Start of Dataset records

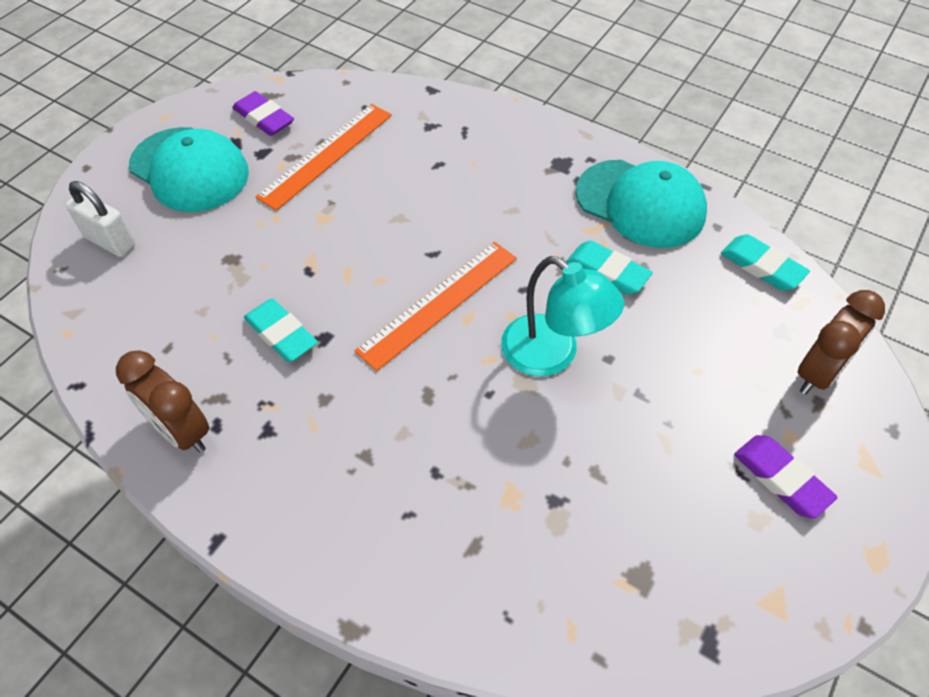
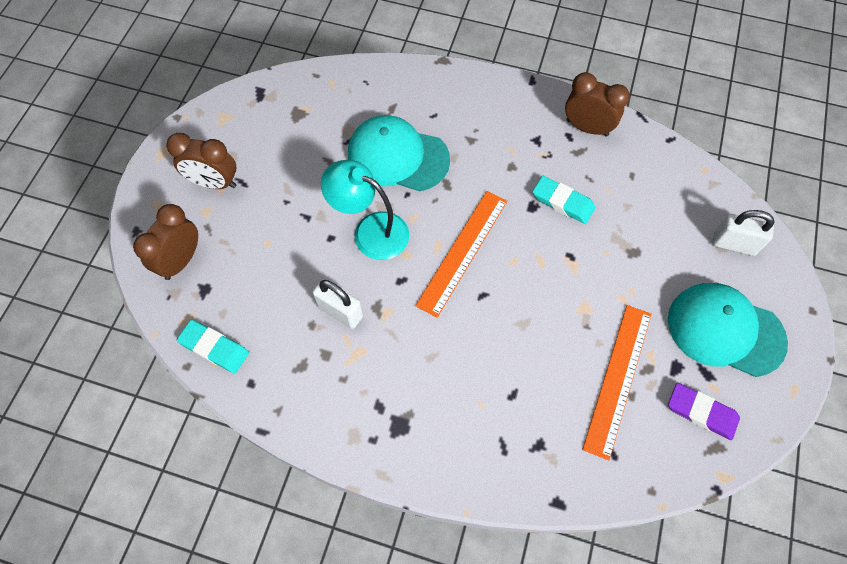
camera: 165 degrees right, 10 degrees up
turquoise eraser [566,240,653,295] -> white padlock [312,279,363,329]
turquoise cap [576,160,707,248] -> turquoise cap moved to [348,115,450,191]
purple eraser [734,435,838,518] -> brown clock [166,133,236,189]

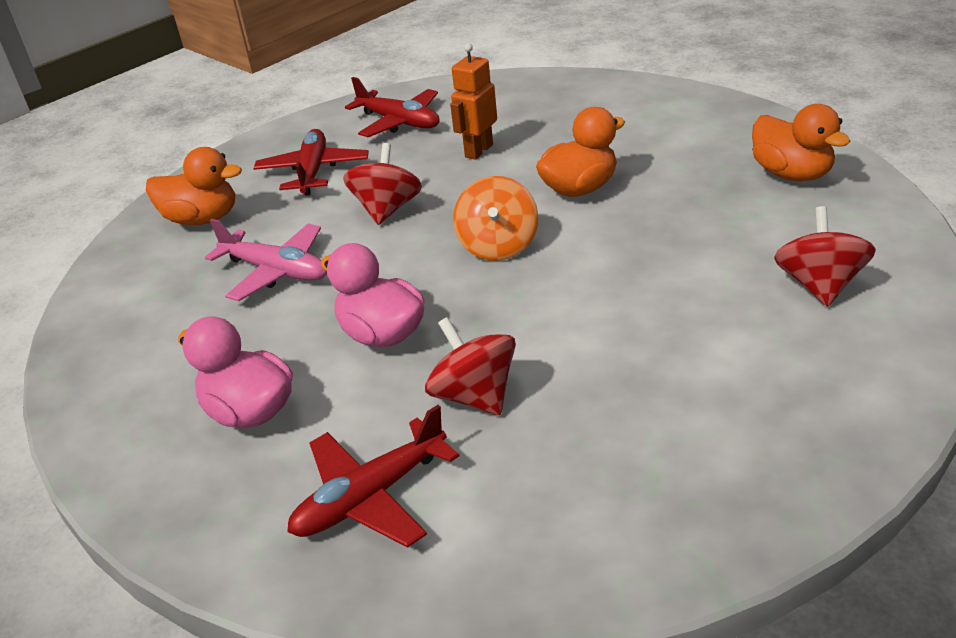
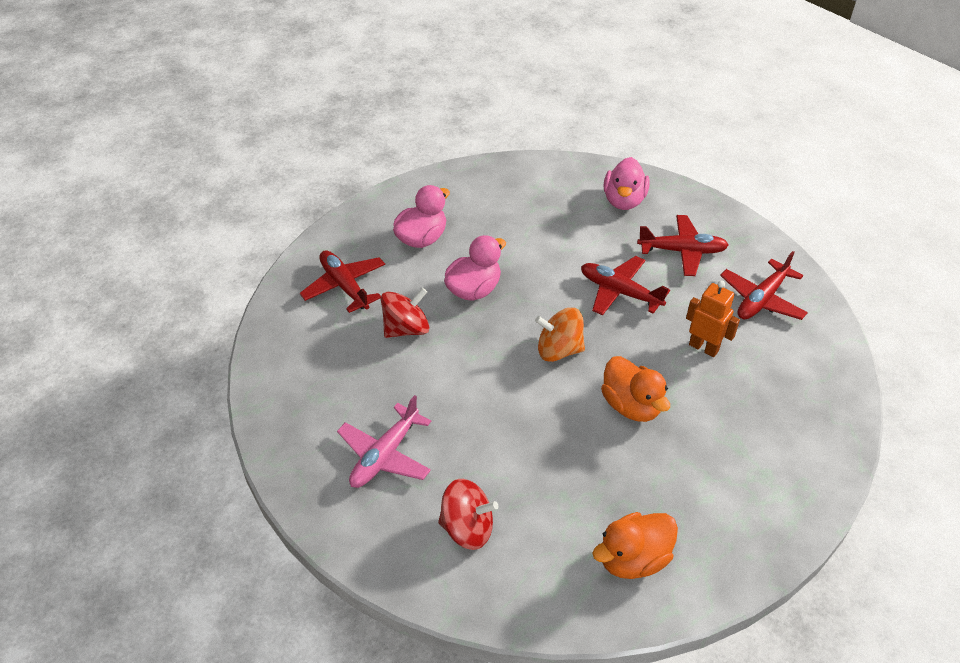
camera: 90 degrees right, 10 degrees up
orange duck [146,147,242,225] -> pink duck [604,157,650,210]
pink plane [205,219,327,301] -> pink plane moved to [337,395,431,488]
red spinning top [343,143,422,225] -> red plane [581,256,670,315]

End of Dataset records

__Task description__: Report the count of lines in the entries that contain "pink". Nothing else should be given.

__Solution__: 2